Top of Extracted data
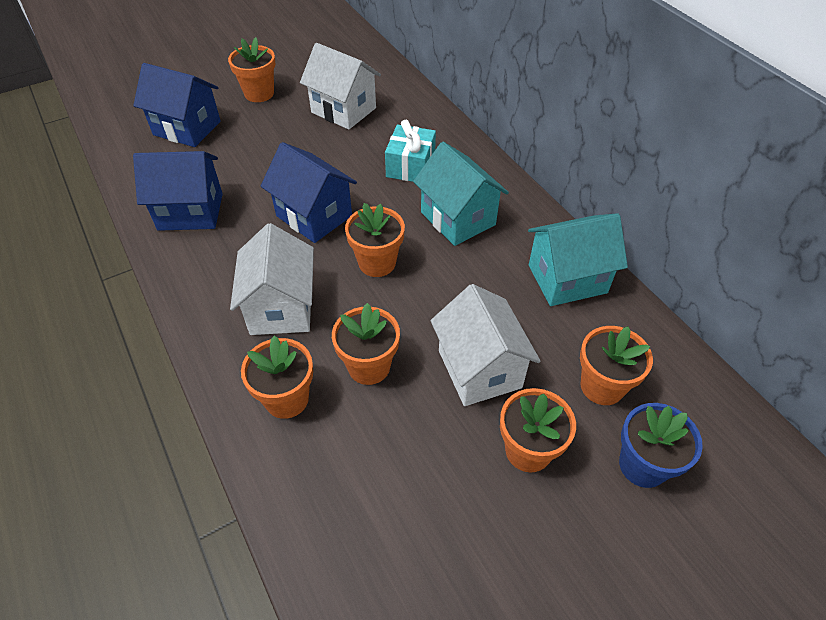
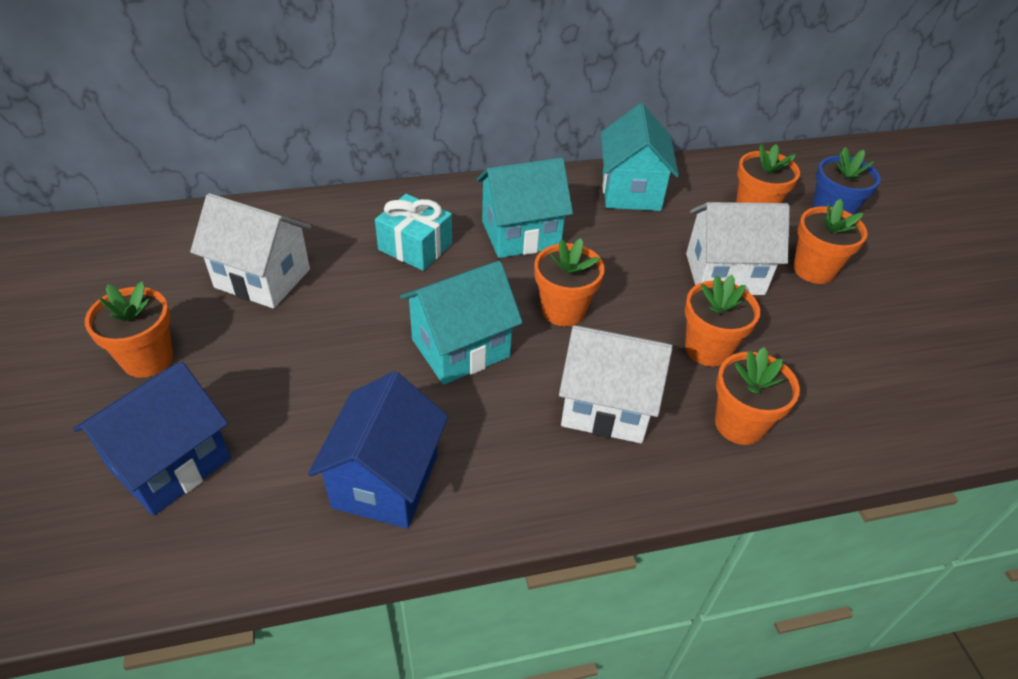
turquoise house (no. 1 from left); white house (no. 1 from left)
Bottom of Extracted data
Top of Extracted data
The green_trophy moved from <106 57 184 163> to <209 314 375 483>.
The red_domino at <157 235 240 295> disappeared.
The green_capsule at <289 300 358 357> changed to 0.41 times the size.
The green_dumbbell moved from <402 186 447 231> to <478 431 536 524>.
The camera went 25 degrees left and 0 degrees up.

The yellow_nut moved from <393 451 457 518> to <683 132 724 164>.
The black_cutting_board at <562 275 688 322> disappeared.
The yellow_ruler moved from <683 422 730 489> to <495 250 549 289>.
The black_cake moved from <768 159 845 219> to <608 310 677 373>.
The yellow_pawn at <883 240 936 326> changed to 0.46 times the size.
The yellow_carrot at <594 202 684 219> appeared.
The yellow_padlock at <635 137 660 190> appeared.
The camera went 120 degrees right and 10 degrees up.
Bottom of Extracted data
Your instructions: In the listing above, locate the line containing "The green_capsule at" and the line containing "The green_dumbbell moved". Extract those two lines and every line between them, exactly as written, and only those.

Reply:
The green_capsule at <289 300 358 357> changed to 0.41 times the size.
The green_dumbbell moved from <402 186 447 231> to <478 431 536 524>.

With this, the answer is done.